◆ EXERCISE AIM ◆
Substitute "blank" for "none" in the entries below, reproducing their lines with everything else unchanged and the pictures omitted.

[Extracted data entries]
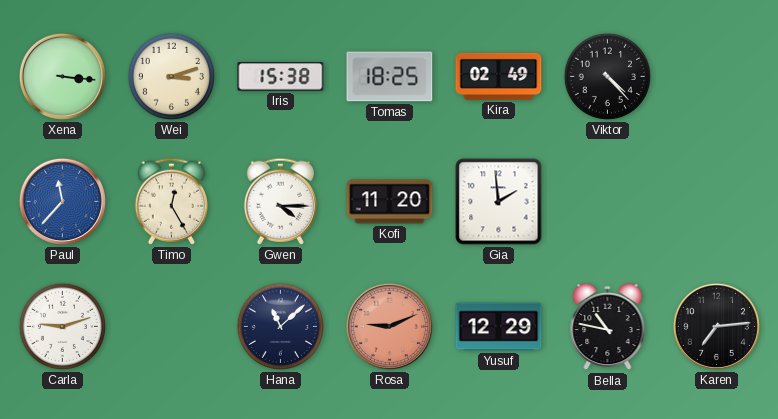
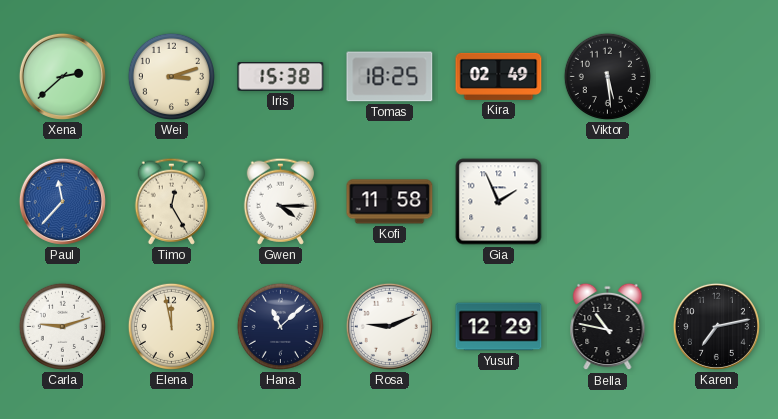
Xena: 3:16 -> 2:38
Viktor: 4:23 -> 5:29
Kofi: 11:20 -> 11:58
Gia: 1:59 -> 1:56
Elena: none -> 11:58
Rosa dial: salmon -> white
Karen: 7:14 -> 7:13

◆ RESULT FOR THIS EXERCISE ◆
Xena: 3:16 -> 2:38
Viktor: 4:23 -> 5:29
Kofi: 11:20 -> 11:58
Gia: 1:59 -> 1:56
Elena: blank -> 11:58
Rosa dial: salmon -> white
Karen: 7:14 -> 7:13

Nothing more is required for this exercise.